--- Work task ---
Each line of the listing that contains the word "notebook" is to be copied.

--- Given data ---
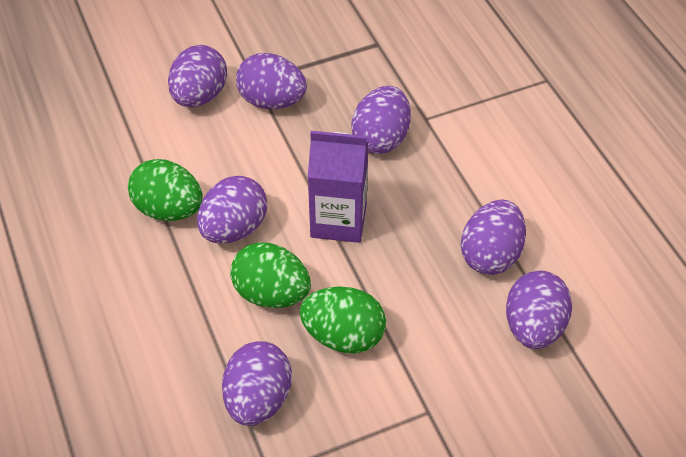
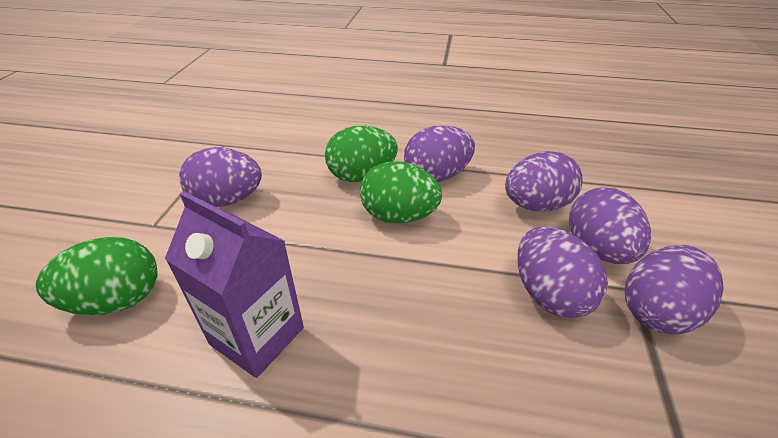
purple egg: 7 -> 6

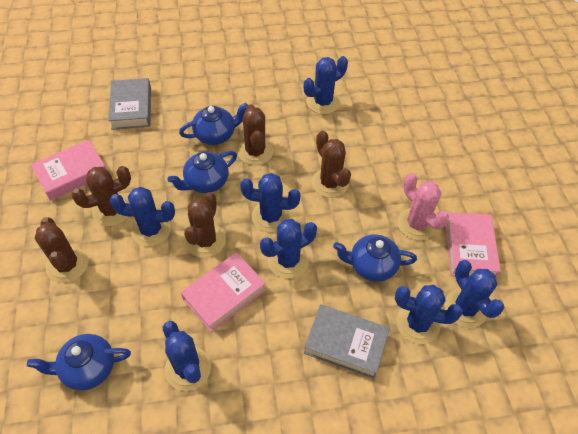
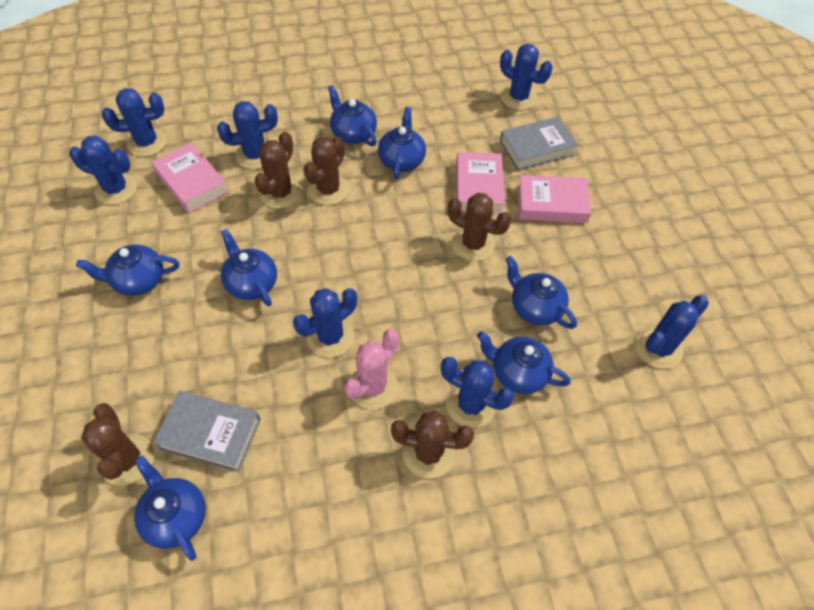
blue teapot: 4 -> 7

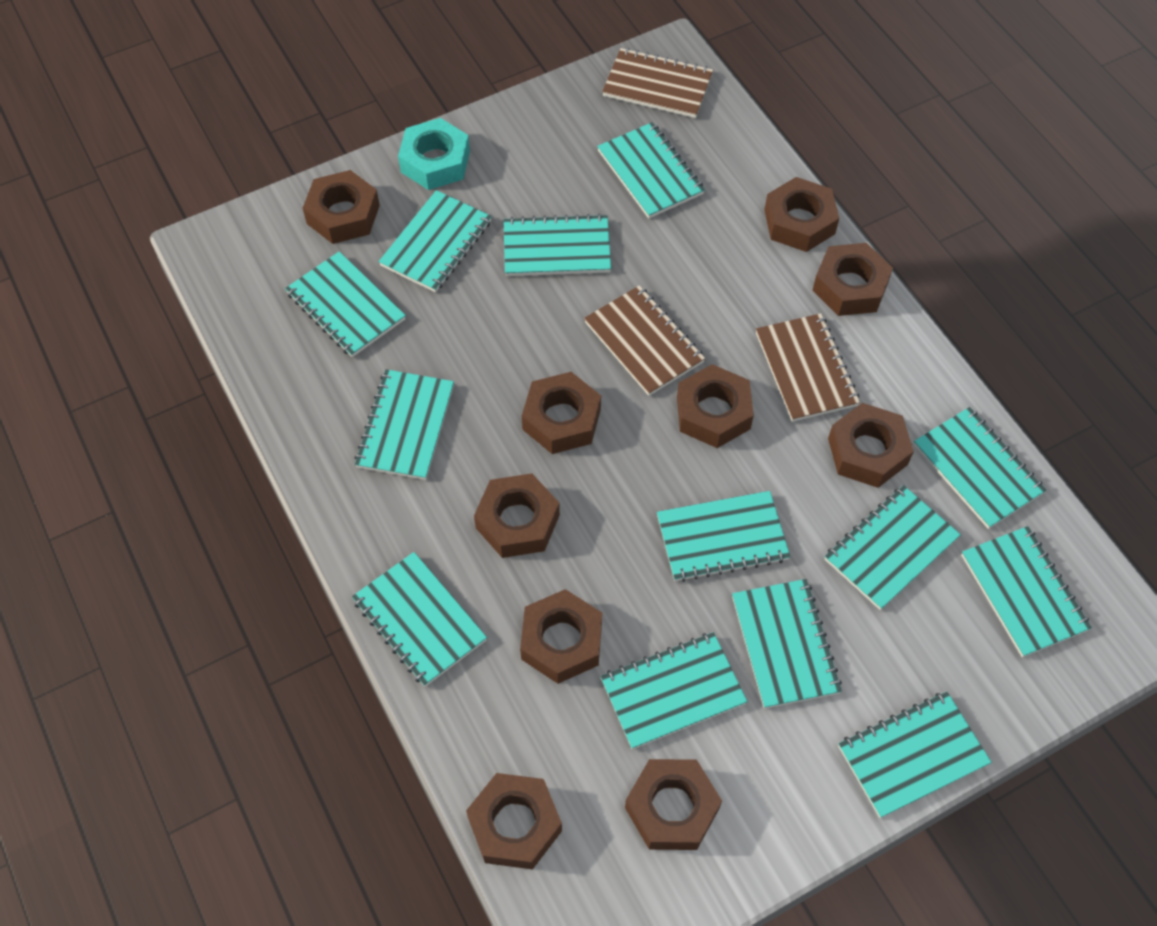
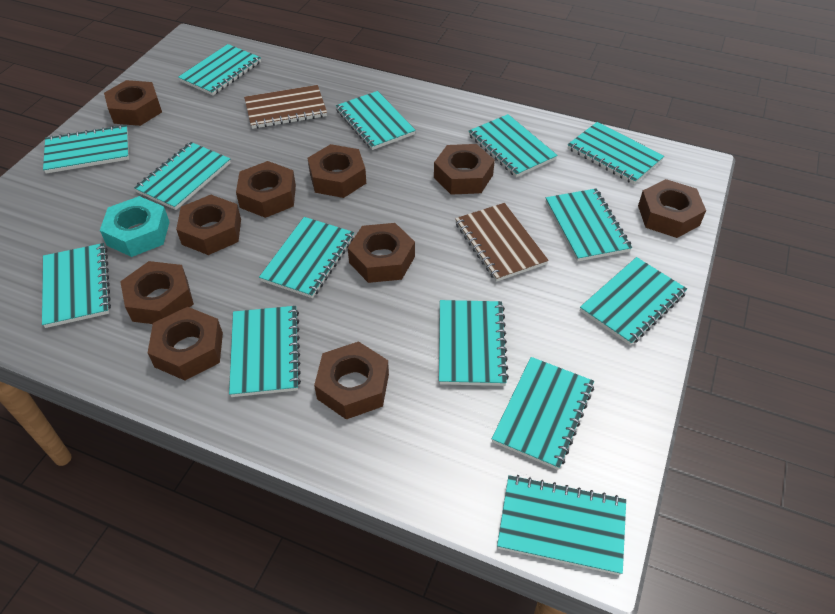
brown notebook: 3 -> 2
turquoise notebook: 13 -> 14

--- The answer ---
brown notebook: 3 -> 2
turquoise notebook: 13 -> 14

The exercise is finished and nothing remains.